WHAT IS NEEDED: All the data below should be printed again without a single difference.

━━━━

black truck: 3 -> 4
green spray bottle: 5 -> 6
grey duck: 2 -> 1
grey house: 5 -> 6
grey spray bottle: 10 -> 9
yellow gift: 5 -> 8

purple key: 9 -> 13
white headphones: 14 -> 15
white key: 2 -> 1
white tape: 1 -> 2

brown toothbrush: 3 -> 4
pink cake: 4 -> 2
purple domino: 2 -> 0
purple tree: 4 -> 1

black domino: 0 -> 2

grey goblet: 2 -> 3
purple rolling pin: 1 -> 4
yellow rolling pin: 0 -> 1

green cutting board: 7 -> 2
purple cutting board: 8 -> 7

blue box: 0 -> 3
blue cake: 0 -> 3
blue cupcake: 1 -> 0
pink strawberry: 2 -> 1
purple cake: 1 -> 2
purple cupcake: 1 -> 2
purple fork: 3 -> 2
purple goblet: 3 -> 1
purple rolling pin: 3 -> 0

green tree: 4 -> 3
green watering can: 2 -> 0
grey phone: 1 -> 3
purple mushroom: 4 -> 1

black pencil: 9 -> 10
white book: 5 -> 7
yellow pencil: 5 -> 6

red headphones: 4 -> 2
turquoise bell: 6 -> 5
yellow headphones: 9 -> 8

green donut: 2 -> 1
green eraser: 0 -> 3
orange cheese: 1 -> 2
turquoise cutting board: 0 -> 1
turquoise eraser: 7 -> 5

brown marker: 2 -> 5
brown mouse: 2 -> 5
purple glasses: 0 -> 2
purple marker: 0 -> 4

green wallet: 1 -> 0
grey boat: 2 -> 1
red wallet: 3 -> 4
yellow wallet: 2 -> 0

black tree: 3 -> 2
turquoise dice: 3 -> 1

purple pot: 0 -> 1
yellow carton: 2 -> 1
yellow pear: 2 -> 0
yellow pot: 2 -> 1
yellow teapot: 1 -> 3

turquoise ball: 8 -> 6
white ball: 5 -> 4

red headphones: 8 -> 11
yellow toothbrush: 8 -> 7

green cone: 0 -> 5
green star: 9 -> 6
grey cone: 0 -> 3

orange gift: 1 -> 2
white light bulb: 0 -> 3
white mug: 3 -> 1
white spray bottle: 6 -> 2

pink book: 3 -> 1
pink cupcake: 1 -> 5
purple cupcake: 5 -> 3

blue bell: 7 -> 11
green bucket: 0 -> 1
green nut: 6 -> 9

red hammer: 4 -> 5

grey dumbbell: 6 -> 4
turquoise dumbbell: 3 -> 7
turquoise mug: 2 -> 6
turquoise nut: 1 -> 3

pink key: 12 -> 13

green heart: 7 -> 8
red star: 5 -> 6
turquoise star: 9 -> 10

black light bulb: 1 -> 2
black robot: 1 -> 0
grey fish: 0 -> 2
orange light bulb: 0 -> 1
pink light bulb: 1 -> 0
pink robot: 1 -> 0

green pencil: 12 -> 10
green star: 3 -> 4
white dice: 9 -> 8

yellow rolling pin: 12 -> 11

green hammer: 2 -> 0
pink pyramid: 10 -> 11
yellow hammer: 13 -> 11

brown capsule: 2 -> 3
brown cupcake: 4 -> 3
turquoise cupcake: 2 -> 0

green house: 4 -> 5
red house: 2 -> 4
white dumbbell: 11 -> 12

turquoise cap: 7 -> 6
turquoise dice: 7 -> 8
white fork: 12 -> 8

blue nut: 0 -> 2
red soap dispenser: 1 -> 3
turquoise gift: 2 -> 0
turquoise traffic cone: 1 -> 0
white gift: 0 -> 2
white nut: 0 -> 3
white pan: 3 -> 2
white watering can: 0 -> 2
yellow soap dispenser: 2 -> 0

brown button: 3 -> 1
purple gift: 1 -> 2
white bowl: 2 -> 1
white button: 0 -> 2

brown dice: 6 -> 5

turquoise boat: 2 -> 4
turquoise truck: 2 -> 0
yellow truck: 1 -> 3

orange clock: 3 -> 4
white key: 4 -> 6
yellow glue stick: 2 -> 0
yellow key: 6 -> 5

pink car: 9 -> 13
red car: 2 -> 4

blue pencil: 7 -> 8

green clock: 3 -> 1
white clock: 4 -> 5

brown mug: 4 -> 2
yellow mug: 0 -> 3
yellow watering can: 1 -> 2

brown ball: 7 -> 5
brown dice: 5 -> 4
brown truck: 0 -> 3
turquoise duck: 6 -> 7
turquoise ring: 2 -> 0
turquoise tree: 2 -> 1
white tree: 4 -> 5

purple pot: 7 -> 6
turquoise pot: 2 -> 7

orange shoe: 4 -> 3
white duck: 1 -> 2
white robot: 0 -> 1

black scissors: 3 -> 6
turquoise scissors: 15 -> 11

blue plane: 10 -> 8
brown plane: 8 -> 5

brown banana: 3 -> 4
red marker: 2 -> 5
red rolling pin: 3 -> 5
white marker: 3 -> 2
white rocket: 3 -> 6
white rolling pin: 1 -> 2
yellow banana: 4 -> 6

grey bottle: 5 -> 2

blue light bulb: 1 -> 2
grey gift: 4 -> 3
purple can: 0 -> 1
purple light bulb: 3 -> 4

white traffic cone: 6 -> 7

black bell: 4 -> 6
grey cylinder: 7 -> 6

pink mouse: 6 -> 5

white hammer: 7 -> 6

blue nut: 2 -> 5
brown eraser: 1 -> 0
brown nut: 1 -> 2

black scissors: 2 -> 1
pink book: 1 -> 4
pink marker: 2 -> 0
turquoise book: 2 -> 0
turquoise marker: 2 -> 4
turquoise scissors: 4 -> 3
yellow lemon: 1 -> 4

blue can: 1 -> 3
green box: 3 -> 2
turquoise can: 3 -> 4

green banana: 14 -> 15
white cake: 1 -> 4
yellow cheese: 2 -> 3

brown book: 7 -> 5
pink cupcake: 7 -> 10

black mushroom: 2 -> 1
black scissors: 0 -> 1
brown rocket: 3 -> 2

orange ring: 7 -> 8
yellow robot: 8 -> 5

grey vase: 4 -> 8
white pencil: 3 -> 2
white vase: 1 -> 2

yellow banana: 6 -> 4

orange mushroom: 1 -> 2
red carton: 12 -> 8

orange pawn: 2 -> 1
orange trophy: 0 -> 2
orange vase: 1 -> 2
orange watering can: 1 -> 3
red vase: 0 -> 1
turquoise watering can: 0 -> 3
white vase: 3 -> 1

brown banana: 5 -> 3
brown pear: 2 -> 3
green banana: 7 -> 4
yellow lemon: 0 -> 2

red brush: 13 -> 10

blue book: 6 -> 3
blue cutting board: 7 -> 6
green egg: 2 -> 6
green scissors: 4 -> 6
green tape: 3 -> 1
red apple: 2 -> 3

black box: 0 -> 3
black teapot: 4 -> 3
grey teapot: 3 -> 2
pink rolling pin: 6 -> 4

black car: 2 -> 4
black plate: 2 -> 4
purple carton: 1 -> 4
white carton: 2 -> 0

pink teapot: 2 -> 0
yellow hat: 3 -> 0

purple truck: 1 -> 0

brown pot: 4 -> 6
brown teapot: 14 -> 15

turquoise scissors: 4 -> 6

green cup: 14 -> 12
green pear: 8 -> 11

━━━━

RESULT FOR THIS EXERCISE:
black truck: 3 -> 4
green spray bottle: 5 -> 6
grey duck: 2 -> 1
grey house: 5 -> 6
grey spray bottle: 10 -> 9
yellow gift: 5 -> 8

purple key: 9 -> 13
white headphones: 14 -> 15
white key: 2 -> 1
white tape: 1 -> 2

brown toothbrush: 3 -> 4
pink cake: 4 -> 2
purple domino: 2 -> 0
purple tree: 4 -> 1

black domino: 0 -> 2

grey goblet: 2 -> 3
purple rolling pin: 1 -> 4
yellow rolling pin: 0 -> 1

green cutting board: 7 -> 2
purple cutting board: 8 -> 7

blue box: 0 -> 3
blue cake: 0 -> 3
blue cupcake: 1 -> 0
pink strawberry: 2 -> 1
purple cake: 1 -> 2
purple cupcake: 1 -> 2
purple fork: 3 -> 2
purple goblet: 3 -> 1
purple rolling pin: 3 -> 0

green tree: 4 -> 3
green watering can: 2 -> 0
grey phone: 1 -> 3
purple mushroom: 4 -> 1

black pencil: 9 -> 10
white book: 5 -> 7
yellow pencil: 5 -> 6

red headphones: 4 -> 2
turquoise bell: 6 -> 5
yellow headphones: 9 -> 8

green donut: 2 -> 1
green eraser: 0 -> 3
orange cheese: 1 -> 2
turquoise cutting board: 0 -> 1
turquoise eraser: 7 -> 5

brown marker: 2 -> 5
brown mouse: 2 -> 5
purple glasses: 0 -> 2
purple marker: 0 -> 4

green wallet: 1 -> 0
grey boat: 2 -> 1
red wallet: 3 -> 4
yellow wallet: 2 -> 0

black tree: 3 -> 2
turquoise dice: 3 -> 1

purple pot: 0 -> 1
yellow carton: 2 -> 1
yellow pear: 2 -> 0
yellow pot: 2 -> 1
yellow teapot: 1 -> 3

turquoise ball: 8 -> 6
white ball: 5 -> 4

red headphones: 8 -> 11
yellow toothbrush: 8 -> 7

green cone: 0 -> 5
green star: 9 -> 6
grey cone: 0 -> 3

orange gift: 1 -> 2
white light bulb: 0 -> 3
white mug: 3 -> 1
white spray bottle: 6 -> 2

pink book: 3 -> 1
pink cupcake: 1 -> 5
purple cupcake: 5 -> 3

blue bell: 7 -> 11
green bucket: 0 -> 1
green nut: 6 -> 9

red hammer: 4 -> 5

grey dumbbell: 6 -> 4
turquoise dumbbell: 3 -> 7
turquoise mug: 2 -> 6
turquoise nut: 1 -> 3

pink key: 12 -> 13

green heart: 7 -> 8
red star: 5 -> 6
turquoise star: 9 -> 10

black light bulb: 1 -> 2
black robot: 1 -> 0
grey fish: 0 -> 2
orange light bulb: 0 -> 1
pink light bulb: 1 -> 0
pink robot: 1 -> 0

green pencil: 12 -> 10
green star: 3 -> 4
white dice: 9 -> 8

yellow rolling pin: 12 -> 11

green hammer: 2 -> 0
pink pyramid: 10 -> 11
yellow hammer: 13 -> 11

brown capsule: 2 -> 3
brown cupcake: 4 -> 3
turquoise cupcake: 2 -> 0

green house: 4 -> 5
red house: 2 -> 4
white dumbbell: 11 -> 12

turquoise cap: 7 -> 6
turquoise dice: 7 -> 8
white fork: 12 -> 8

blue nut: 0 -> 2
red soap dispenser: 1 -> 3
turquoise gift: 2 -> 0
turquoise traffic cone: 1 -> 0
white gift: 0 -> 2
white nut: 0 -> 3
white pan: 3 -> 2
white watering can: 0 -> 2
yellow soap dispenser: 2 -> 0

brown button: 3 -> 1
purple gift: 1 -> 2
white bowl: 2 -> 1
white button: 0 -> 2

brown dice: 6 -> 5

turquoise boat: 2 -> 4
turquoise truck: 2 -> 0
yellow truck: 1 -> 3

orange clock: 3 -> 4
white key: 4 -> 6
yellow glue stick: 2 -> 0
yellow key: 6 -> 5

pink car: 9 -> 13
red car: 2 -> 4

blue pencil: 7 -> 8

green clock: 3 -> 1
white clock: 4 -> 5

brown mug: 4 -> 2
yellow mug: 0 -> 3
yellow watering can: 1 -> 2

brown ball: 7 -> 5
brown dice: 5 -> 4
brown truck: 0 -> 3
turquoise duck: 6 -> 7
turquoise ring: 2 -> 0
turquoise tree: 2 -> 1
white tree: 4 -> 5

purple pot: 7 -> 6
turquoise pot: 2 -> 7

orange shoe: 4 -> 3
white duck: 1 -> 2
white robot: 0 -> 1

black scissors: 3 -> 6
turquoise scissors: 15 -> 11

blue plane: 10 -> 8
brown plane: 8 -> 5

brown banana: 3 -> 4
red marker: 2 -> 5
red rolling pin: 3 -> 5
white marker: 3 -> 2
white rocket: 3 -> 6
white rolling pin: 1 -> 2
yellow banana: 4 -> 6

grey bottle: 5 -> 2

blue light bulb: 1 -> 2
grey gift: 4 -> 3
purple can: 0 -> 1
purple light bulb: 3 -> 4

white traffic cone: 6 -> 7

black bell: 4 -> 6
grey cylinder: 7 -> 6

pink mouse: 6 -> 5

white hammer: 7 -> 6

blue nut: 2 -> 5
brown eraser: 1 -> 0
brown nut: 1 -> 2

black scissors: 2 -> 1
pink book: 1 -> 4
pink marker: 2 -> 0
turquoise book: 2 -> 0
turquoise marker: 2 -> 4
turquoise scissors: 4 -> 3
yellow lemon: 1 -> 4

blue can: 1 -> 3
green box: 3 -> 2
turquoise can: 3 -> 4

green banana: 14 -> 15
white cake: 1 -> 4
yellow cheese: 2 -> 3

brown book: 7 -> 5
pink cupcake: 7 -> 10

black mushroom: 2 -> 1
black scissors: 0 -> 1
brown rocket: 3 -> 2

orange ring: 7 -> 8
yellow robot: 8 -> 5

grey vase: 4 -> 8
white pencil: 3 -> 2
white vase: 1 -> 2

yellow banana: 6 -> 4

orange mushroom: 1 -> 2
red carton: 12 -> 8

orange pawn: 2 -> 1
orange trophy: 0 -> 2
orange vase: 1 -> 2
orange watering can: 1 -> 3
red vase: 0 -> 1
turquoise watering can: 0 -> 3
white vase: 3 -> 1

brown banana: 5 -> 3
brown pear: 2 -> 3
green banana: 7 -> 4
yellow lemon: 0 -> 2

red brush: 13 -> 10

blue book: 6 -> 3
blue cutting board: 7 -> 6
green egg: 2 -> 6
green scissors: 4 -> 6
green tape: 3 -> 1
red apple: 2 -> 3

black box: 0 -> 3
black teapot: 4 -> 3
grey teapot: 3 -> 2
pink rolling pin: 6 -> 4

black car: 2 -> 4
black plate: 2 -> 4
purple carton: 1 -> 4
white carton: 2 -> 0

pink teapot: 2 -> 0
yellow hat: 3 -> 0

purple truck: 1 -> 0

brown pot: 4 -> 6
brown teapot: 14 -> 15

turquoise scissors: 4 -> 6

green cup: 14 -> 12
green pear: 8 -> 11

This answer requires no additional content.